BEGIN Dataset records

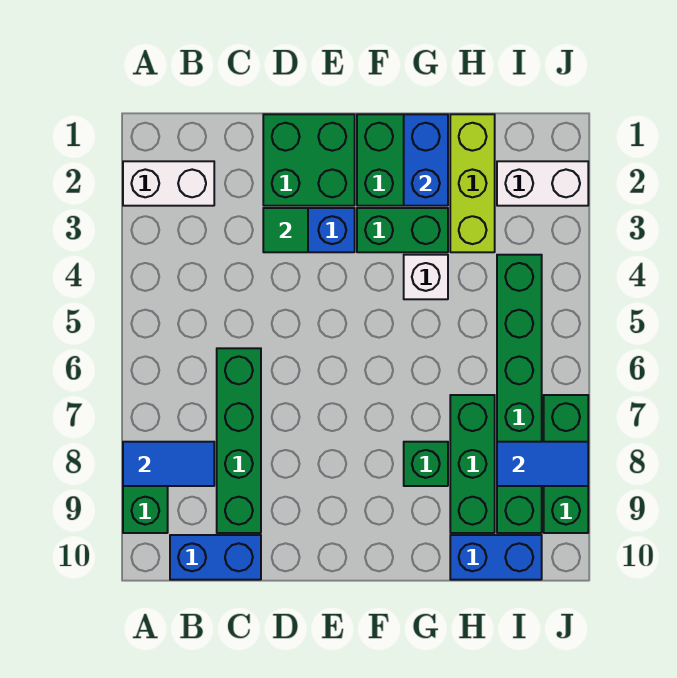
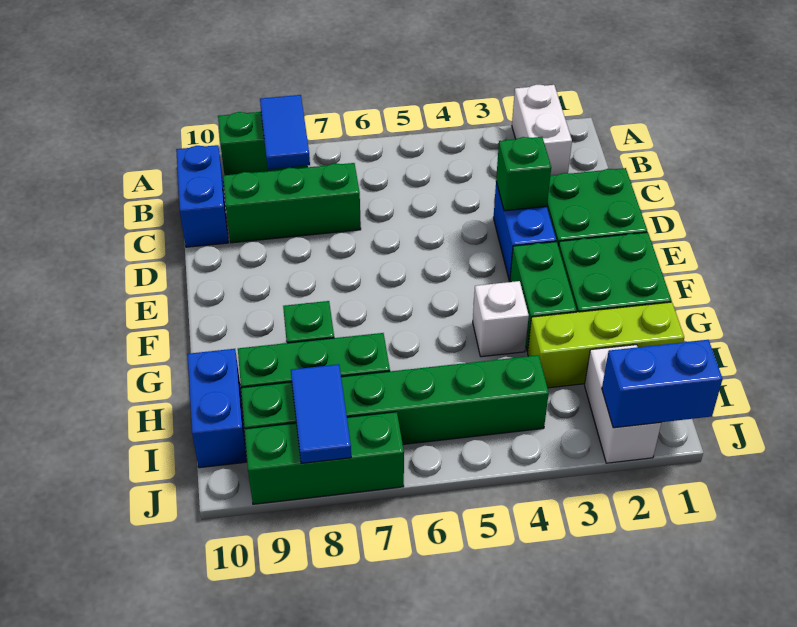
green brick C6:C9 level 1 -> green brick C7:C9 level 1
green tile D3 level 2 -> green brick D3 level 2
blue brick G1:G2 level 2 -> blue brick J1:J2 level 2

END Dataset records
BEGIN Dataset records

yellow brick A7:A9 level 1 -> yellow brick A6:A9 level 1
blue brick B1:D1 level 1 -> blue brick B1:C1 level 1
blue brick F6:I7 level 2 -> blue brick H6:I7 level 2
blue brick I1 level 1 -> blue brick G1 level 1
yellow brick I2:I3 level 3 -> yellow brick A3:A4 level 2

END Dataset records
BEGIN Dataset records

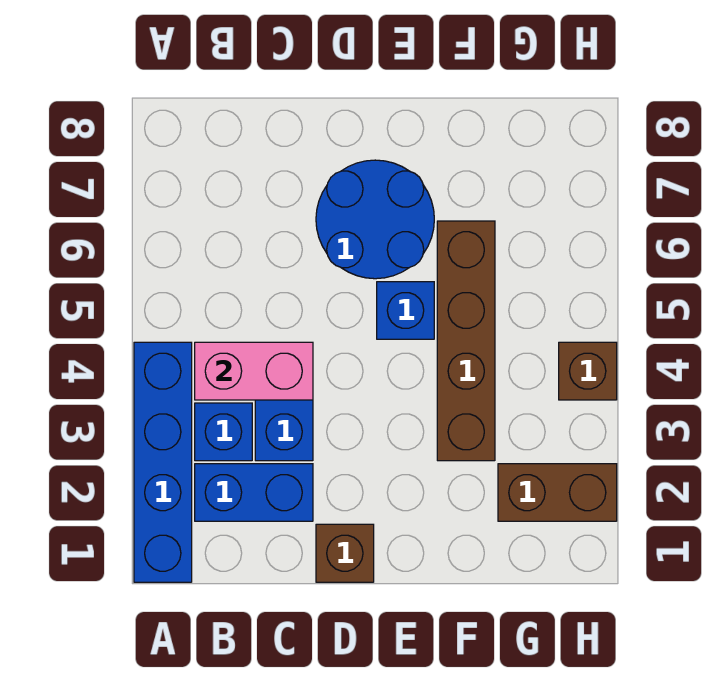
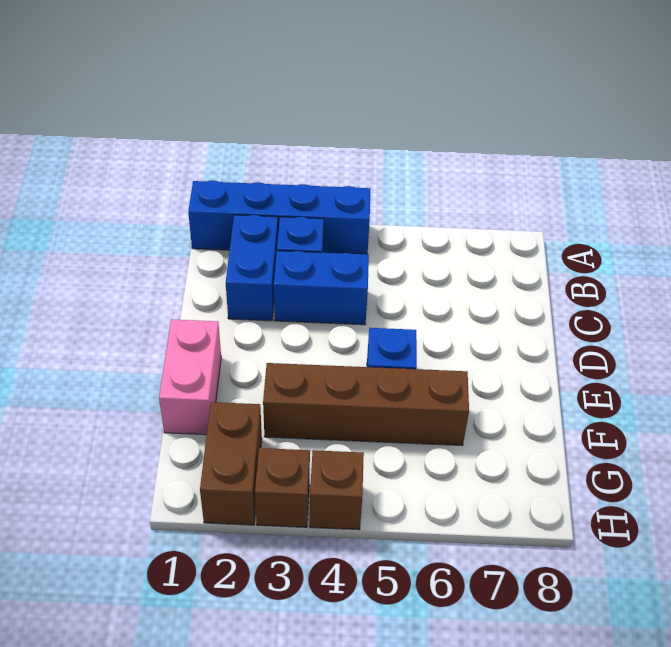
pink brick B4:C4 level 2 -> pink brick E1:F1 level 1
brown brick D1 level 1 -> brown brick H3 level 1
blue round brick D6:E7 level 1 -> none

END Dataset records

Going down the listing above, begin printing at the line with "blue brick F6:I7" and finish with the line with "yellow brick I2:I3", exactly as they appear.

blue brick F6:I7 level 2 -> blue brick H6:I7 level 2
blue brick I1 level 1 -> blue brick G1 level 1
yellow brick I2:I3 level 3 -> yellow brick A3:A4 level 2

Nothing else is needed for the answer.